(What you are asked to do)
The answer must restate the listing word for word, without its images.

··· Information supplied

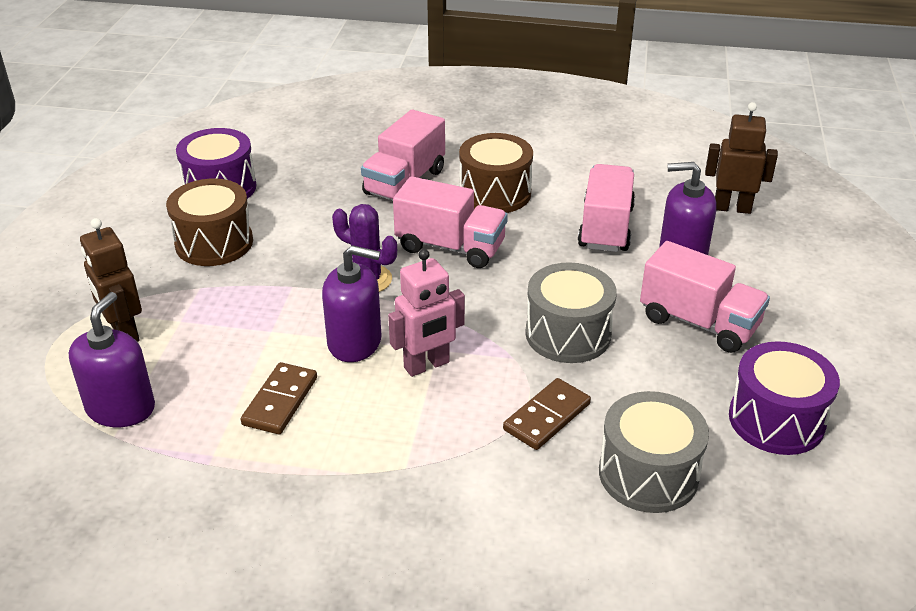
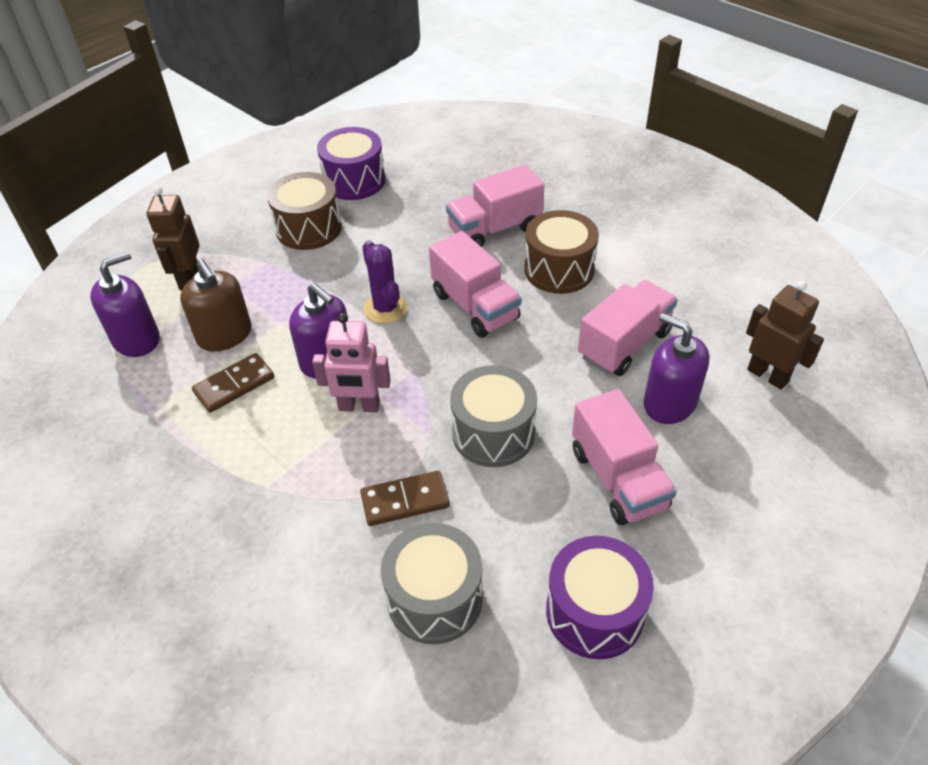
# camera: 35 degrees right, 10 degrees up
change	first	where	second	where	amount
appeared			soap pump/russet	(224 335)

······

(Response)
# camera: 35 degrees right, 10 degrees up
change	first	where	second	where	amount
appeared			soap pump/russet	(224 335)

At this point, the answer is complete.